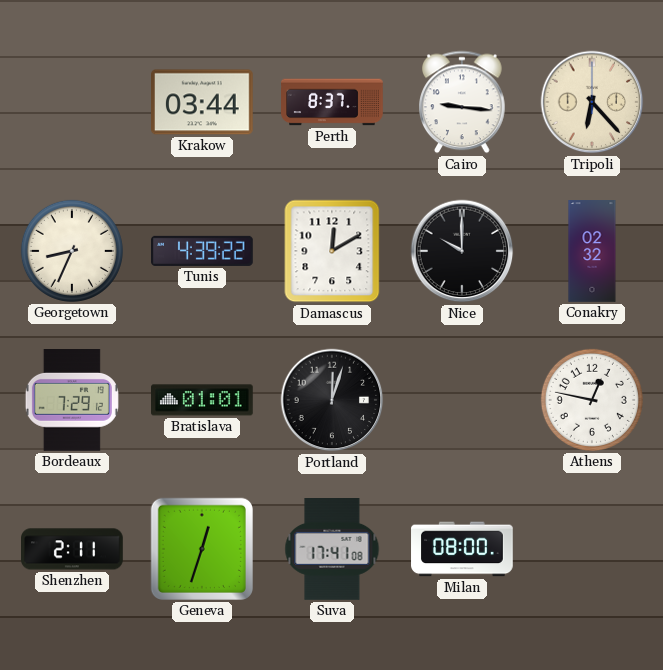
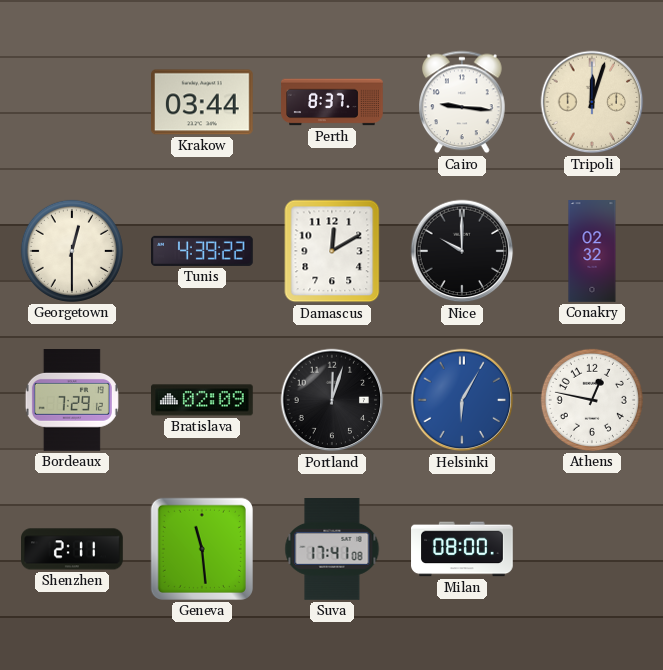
Tripoli: 6:23 -> 12:03
Georgetown: 8:34 -> 12:30
Bratislava: 01:01 -> 02:09
Helsinki: none -> 6:05
Geneva: 12:33 -> 11:29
---*---
Prompt: Please write out every line of the listing above, character for character, and leave the pictures out.

Result for this exercise:
Tripoli: 6:23 -> 12:03
Georgetown: 8:34 -> 12:30
Bratislava: 01:01 -> 02:09
Helsinki: none -> 6:05
Geneva: 12:33 -> 11:29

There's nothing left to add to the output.